> **Image sets with object changes**
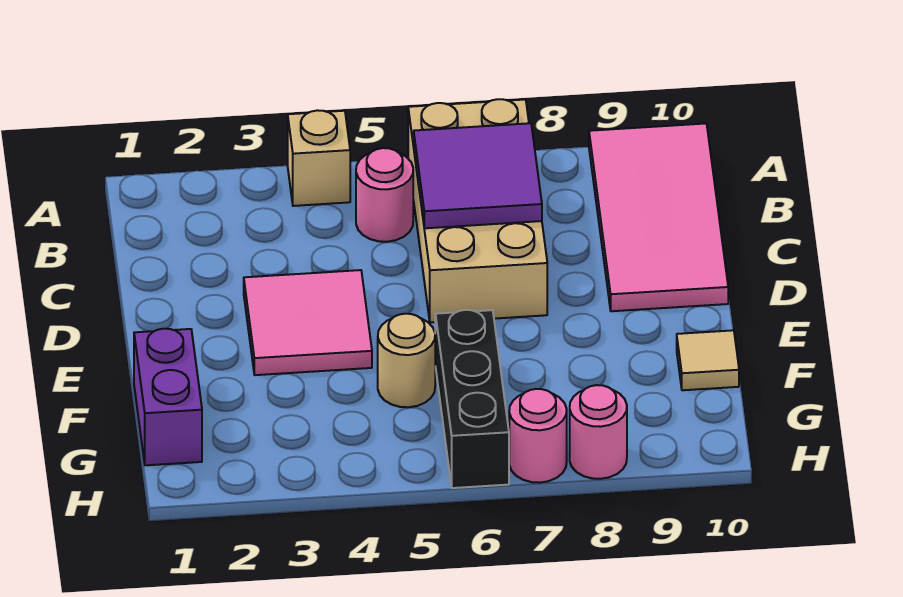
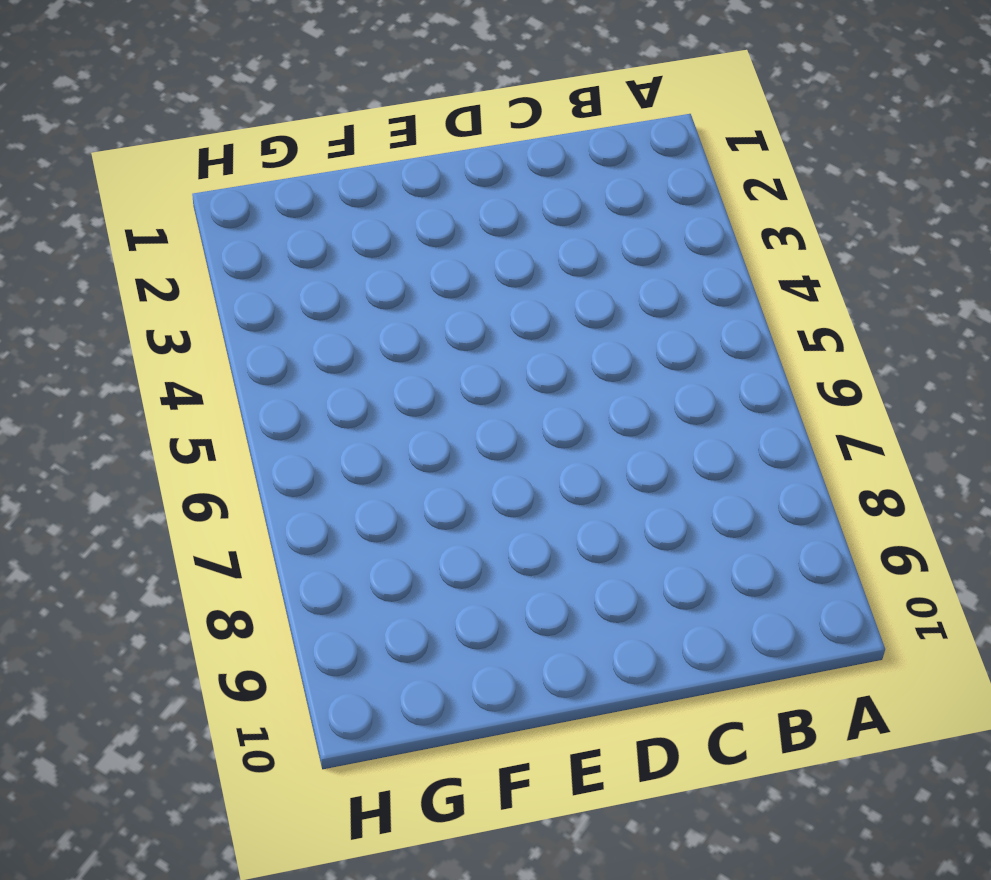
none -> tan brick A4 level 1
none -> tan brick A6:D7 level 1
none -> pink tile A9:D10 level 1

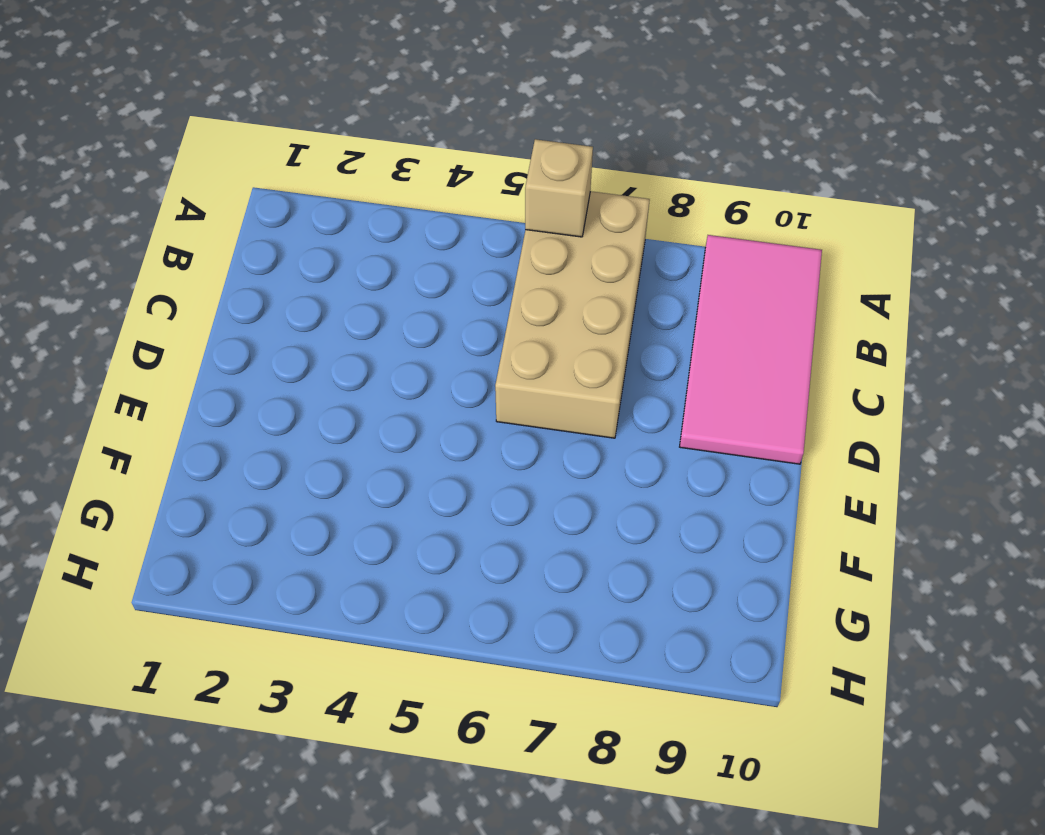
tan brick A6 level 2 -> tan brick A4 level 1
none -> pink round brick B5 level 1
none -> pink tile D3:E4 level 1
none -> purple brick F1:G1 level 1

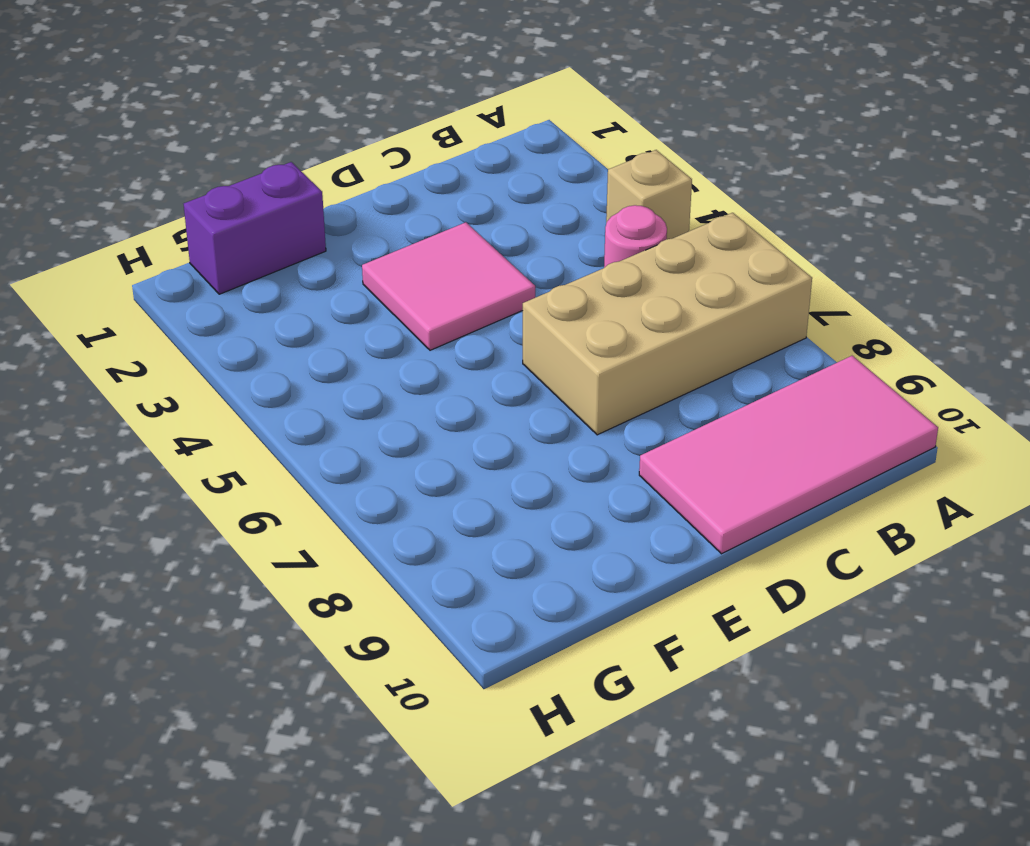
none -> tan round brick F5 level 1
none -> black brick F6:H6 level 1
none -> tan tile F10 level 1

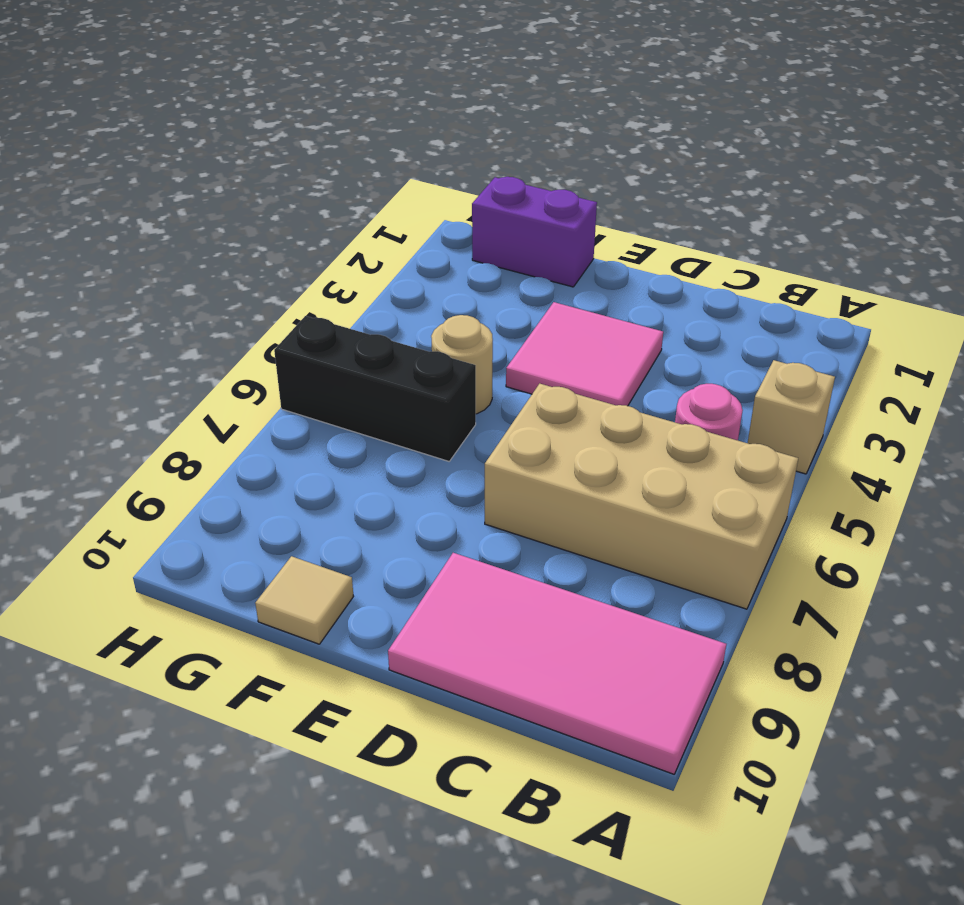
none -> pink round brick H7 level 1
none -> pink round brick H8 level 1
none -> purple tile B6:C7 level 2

==

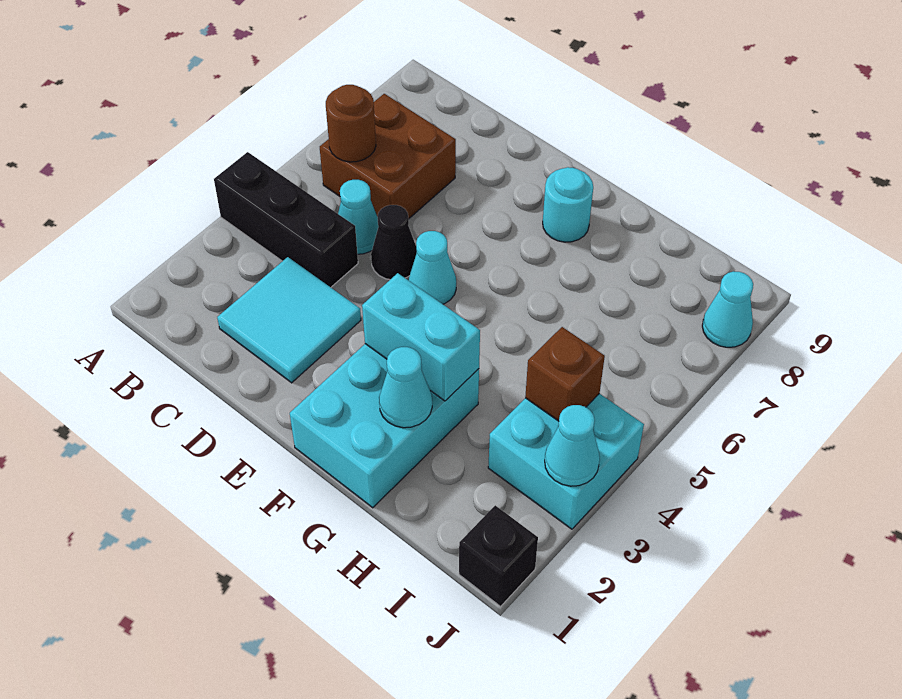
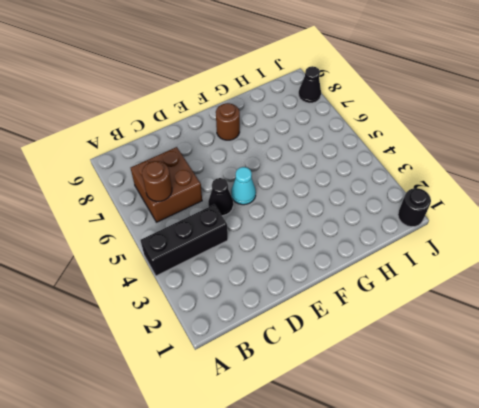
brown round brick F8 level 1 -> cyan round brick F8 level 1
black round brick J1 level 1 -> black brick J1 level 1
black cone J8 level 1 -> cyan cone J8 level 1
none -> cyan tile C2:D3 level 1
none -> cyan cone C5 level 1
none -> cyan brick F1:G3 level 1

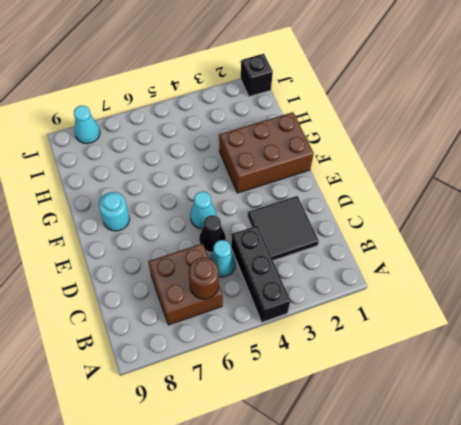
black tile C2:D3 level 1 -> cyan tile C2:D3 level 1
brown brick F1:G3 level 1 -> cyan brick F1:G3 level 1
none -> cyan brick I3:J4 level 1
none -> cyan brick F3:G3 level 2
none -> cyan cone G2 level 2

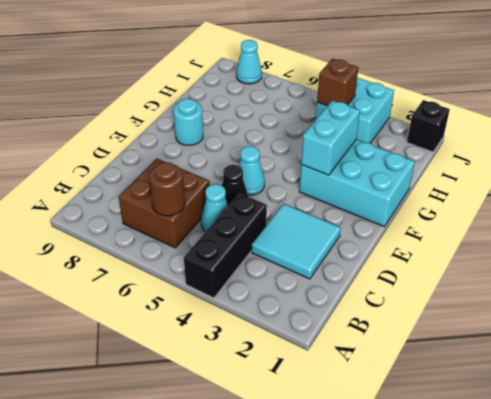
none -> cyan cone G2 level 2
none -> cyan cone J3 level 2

> **WORK REQUIRED**
In the entries above, every line from the line with "none -> tan brick A4 level 1" to the line with "none -> purple tile B6:C7 level 2" is to be printed exactly, with both ends included and pictures excluded.

> **RESULT OF THIS EXERCISE**
none -> tan brick A4 level 1
none -> tan brick A6:D7 level 1
none -> pink tile A9:D10 level 1

tan brick A6 level 2 -> tan brick A4 level 1
none -> pink round brick B5 level 1
none -> pink tile D3:E4 level 1
none -> purple brick F1:G1 level 1

none -> tan round brick F5 level 1
none -> black brick F6:H6 level 1
none -> tan tile F10 level 1

none -> pink round brick H7 level 1
none -> pink round brick H8 level 1
none -> purple tile B6:C7 level 2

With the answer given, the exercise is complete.